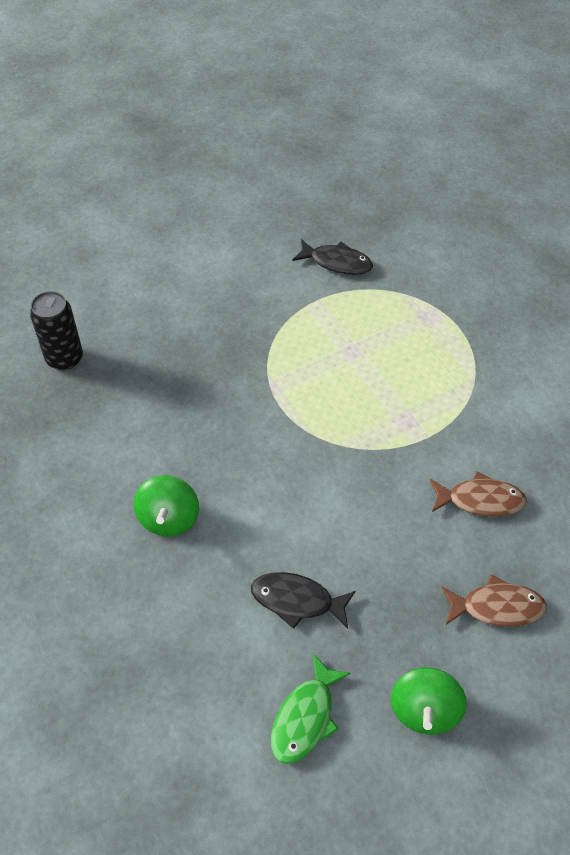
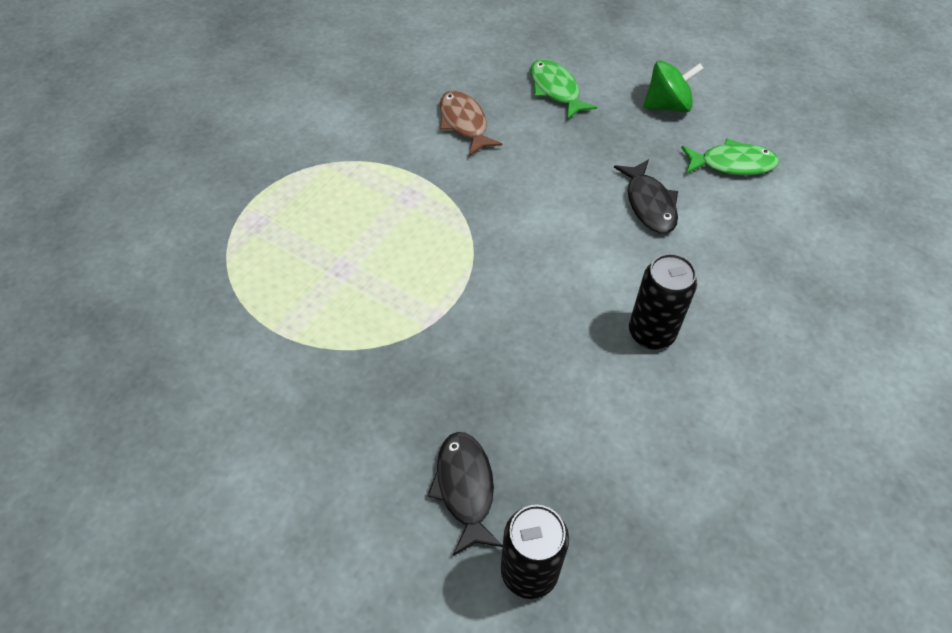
camera: 115 degrees left, 0 degrees up
green spinning top [133,475,199,537] -> black can [629,254,697,350]
black fish [292,239,373,275] -> black fish moved to [427,432,503,556]
brown fish [441,575,547,627] -> green fish [531,59,597,120]

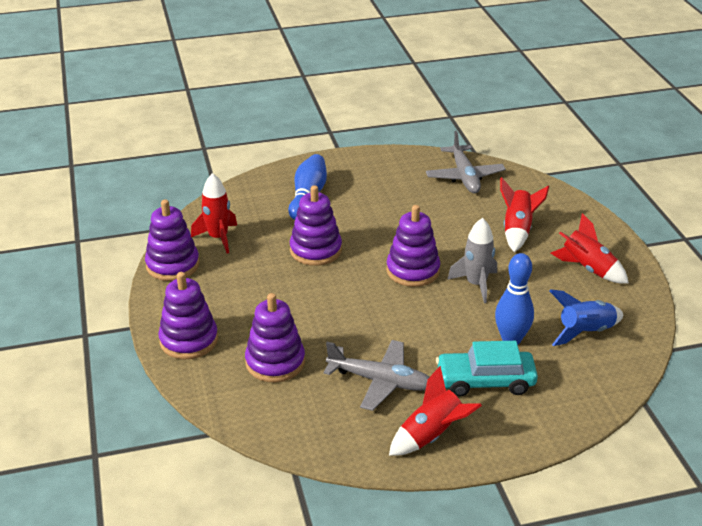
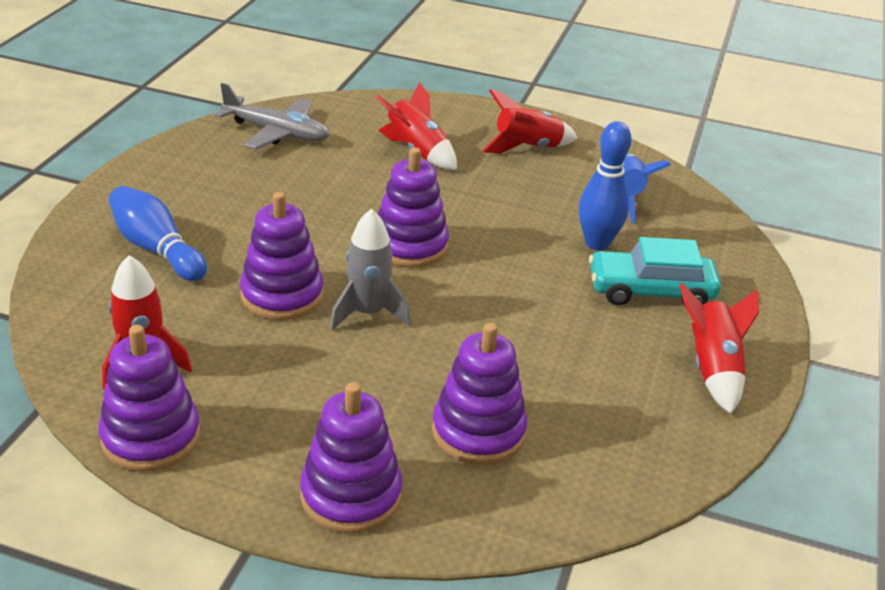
camera: 60 degrees left, 0 degrees up
grey plane [323,340,429,411] -> none
turquoise car [436,341,538,397] -> turquoise car turned 60 degrees clockwise [589,237,721,306]
grey rocket [447,218,497,303] -> grey rocket moved to [330,209,411,330]

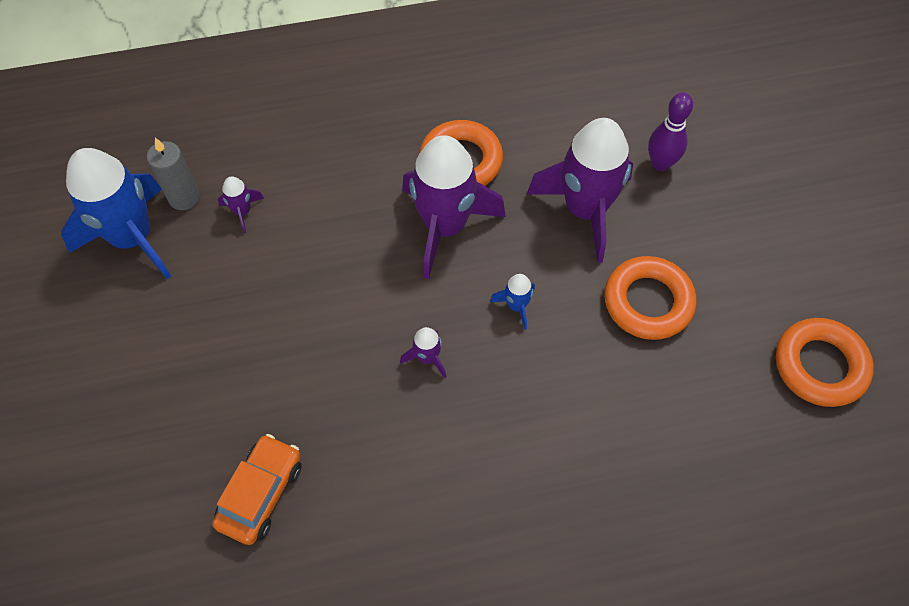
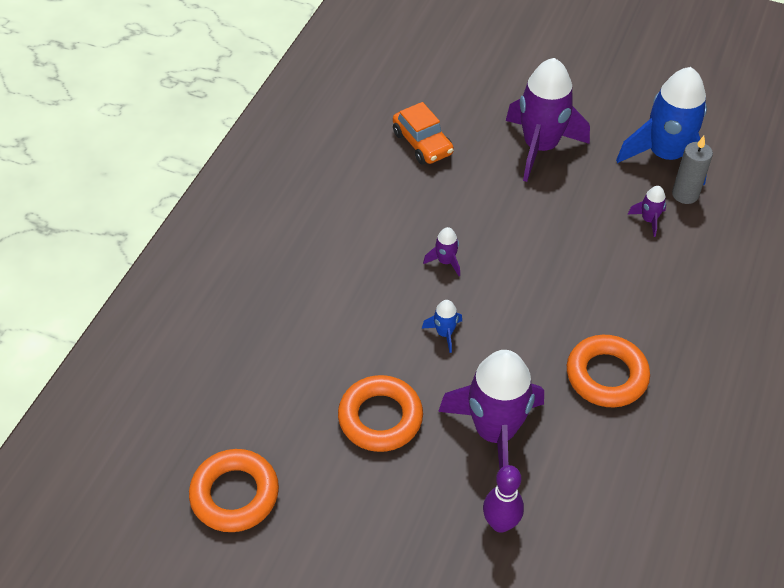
camera: 125 degrees right, 10 degrees down
purple rocket [402,135,506,279] -> purple rocket moved to [506,58,590,182]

What to do: The lines from the one containing "turquoise car [436,341,538,397]" through the last line above are to be repeated exactly, and only those. Any pictures must be left out.

Written answer:
turquoise car [436,341,538,397] -> turquoise car turned 60 degrees clockwise [589,237,721,306]
grey rocket [447,218,497,303] -> grey rocket moved to [330,209,411,330]

camera: 125 degrees right, 10 degrees down
purple rocket [402,135,506,279] -> purple rocket moved to [506,58,590,182]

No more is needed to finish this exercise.